→ Prompt:
Say how many lines of the listing below contain "VBUS", giving the number and nothing else.

------------------------------------------------------------------------

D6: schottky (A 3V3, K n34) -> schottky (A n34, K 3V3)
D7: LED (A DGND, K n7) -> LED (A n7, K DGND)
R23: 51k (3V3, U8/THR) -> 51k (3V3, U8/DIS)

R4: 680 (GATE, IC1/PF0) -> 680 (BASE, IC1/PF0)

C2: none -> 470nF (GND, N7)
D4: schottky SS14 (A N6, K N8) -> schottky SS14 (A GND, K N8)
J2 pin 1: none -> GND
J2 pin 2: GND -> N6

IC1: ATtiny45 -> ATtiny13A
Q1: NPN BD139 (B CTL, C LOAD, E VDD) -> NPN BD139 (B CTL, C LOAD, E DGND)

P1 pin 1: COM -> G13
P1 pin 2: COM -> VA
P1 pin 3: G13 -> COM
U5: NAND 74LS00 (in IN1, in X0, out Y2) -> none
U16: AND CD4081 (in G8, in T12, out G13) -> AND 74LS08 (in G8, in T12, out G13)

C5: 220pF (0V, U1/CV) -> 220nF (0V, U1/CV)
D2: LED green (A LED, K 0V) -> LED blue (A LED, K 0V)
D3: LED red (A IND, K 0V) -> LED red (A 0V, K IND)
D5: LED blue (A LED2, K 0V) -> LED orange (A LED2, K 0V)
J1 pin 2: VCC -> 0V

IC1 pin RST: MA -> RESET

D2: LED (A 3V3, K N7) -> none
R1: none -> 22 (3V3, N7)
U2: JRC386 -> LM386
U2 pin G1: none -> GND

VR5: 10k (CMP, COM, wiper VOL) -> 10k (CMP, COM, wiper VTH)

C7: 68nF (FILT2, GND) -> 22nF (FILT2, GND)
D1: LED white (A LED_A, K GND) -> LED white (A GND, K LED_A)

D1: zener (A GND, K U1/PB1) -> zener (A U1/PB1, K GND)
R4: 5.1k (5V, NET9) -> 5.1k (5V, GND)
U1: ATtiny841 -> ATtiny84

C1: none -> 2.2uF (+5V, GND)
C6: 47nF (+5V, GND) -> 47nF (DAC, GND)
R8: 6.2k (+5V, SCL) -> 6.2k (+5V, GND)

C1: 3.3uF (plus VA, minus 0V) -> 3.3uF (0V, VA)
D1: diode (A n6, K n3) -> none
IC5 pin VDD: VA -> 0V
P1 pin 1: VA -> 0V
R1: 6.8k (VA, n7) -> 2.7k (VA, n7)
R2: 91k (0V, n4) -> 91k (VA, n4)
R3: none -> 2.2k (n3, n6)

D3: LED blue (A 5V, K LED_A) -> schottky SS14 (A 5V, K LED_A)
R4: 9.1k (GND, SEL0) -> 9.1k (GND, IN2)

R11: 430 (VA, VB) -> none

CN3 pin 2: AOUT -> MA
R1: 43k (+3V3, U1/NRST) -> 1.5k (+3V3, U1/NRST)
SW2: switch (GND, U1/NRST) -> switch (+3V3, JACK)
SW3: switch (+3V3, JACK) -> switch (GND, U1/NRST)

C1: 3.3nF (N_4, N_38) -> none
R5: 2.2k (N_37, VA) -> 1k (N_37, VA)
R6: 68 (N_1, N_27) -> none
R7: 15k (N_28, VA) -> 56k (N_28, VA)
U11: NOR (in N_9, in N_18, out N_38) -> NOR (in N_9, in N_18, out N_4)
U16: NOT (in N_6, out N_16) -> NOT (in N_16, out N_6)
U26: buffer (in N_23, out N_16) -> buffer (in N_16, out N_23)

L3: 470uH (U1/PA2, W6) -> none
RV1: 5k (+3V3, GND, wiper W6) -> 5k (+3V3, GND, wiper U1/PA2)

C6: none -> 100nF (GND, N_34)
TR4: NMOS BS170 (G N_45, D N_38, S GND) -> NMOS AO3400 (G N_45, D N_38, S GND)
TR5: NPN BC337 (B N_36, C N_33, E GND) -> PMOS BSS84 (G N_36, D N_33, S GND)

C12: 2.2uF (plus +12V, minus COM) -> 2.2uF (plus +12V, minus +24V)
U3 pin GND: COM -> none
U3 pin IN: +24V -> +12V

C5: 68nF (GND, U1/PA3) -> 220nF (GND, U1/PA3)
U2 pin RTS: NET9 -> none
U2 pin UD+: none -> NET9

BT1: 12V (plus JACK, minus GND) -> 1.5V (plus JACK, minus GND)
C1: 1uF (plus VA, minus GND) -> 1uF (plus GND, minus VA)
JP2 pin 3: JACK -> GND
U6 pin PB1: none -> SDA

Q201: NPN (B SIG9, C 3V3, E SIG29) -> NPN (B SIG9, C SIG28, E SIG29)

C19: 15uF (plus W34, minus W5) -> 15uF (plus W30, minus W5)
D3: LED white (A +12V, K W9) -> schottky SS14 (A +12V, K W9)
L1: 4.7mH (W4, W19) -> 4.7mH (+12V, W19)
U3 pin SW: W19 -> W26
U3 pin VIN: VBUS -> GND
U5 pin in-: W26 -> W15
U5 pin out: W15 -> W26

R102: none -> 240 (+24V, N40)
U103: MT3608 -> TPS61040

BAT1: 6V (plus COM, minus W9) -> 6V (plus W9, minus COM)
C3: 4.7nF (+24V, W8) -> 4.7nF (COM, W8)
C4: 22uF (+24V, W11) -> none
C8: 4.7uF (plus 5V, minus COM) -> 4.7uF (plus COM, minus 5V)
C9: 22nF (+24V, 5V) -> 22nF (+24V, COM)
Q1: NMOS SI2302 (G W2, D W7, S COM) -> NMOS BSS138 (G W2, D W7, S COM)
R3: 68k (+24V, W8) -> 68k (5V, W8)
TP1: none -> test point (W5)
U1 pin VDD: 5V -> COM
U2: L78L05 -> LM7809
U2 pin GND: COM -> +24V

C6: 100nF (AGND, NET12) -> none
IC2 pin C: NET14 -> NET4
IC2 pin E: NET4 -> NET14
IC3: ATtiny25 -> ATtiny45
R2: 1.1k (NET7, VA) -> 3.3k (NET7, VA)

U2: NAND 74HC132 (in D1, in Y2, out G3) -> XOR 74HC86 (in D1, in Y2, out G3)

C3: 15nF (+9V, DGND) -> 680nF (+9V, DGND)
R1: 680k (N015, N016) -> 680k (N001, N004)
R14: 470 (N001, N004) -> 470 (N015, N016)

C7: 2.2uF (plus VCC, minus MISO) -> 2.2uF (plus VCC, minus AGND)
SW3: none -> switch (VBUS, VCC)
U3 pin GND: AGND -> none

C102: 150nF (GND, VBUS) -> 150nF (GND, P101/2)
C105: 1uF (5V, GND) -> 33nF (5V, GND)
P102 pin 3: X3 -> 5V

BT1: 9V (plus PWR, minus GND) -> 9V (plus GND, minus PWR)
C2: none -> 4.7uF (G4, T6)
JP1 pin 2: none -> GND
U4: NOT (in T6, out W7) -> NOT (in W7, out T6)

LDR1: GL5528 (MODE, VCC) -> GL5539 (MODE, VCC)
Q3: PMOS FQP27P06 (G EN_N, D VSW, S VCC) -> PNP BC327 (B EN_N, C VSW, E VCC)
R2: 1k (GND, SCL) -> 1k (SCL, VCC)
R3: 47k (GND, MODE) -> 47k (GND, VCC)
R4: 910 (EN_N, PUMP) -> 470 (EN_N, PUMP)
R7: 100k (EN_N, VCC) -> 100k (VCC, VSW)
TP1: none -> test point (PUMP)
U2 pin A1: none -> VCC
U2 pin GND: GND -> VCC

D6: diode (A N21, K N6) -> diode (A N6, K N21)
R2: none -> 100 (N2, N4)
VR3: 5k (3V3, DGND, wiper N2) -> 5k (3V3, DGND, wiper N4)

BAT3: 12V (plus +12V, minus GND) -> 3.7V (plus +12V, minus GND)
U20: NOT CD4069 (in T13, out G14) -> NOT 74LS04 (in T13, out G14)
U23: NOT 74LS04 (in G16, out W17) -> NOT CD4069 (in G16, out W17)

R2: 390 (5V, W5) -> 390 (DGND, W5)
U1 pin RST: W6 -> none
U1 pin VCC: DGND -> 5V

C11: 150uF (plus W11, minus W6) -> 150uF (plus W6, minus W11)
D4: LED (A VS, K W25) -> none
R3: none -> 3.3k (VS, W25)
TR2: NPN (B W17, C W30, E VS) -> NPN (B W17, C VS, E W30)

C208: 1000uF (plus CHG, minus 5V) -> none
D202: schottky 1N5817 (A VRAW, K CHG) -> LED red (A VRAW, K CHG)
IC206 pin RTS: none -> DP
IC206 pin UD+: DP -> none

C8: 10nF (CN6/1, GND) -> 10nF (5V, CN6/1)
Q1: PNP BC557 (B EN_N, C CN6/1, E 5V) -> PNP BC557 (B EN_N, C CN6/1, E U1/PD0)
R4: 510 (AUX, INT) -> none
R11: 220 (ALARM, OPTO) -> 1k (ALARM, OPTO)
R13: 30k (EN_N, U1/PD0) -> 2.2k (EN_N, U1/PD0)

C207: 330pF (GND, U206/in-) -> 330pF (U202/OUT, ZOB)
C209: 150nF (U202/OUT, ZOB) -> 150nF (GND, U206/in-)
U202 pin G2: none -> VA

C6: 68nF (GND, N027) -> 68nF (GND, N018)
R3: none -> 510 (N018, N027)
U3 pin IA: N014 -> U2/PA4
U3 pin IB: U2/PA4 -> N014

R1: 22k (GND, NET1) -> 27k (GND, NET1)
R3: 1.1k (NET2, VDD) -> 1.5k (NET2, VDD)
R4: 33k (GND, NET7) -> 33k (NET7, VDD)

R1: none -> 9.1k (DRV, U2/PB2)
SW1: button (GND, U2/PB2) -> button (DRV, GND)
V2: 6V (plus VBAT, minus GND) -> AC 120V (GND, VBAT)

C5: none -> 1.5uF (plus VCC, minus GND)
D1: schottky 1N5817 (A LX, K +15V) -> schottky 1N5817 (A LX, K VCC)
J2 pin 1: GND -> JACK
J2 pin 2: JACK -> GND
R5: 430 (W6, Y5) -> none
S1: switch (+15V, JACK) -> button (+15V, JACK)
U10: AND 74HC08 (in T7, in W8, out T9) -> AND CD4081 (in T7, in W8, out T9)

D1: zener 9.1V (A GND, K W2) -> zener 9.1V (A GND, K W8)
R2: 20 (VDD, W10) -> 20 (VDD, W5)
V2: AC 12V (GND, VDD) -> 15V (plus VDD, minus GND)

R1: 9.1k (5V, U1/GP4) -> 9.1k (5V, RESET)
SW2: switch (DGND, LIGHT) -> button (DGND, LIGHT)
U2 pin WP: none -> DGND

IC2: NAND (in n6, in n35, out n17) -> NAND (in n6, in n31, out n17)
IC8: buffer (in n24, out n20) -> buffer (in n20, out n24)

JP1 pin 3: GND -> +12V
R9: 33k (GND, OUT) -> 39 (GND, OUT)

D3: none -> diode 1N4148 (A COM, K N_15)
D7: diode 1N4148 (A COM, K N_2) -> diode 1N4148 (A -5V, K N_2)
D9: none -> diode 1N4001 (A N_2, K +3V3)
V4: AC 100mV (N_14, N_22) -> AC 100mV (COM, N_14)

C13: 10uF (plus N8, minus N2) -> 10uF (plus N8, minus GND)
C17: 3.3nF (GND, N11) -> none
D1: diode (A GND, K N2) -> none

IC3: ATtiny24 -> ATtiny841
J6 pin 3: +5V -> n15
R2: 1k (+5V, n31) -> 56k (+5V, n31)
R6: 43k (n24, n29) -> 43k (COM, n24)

------------------------------------------------------------------------

→ Output:
3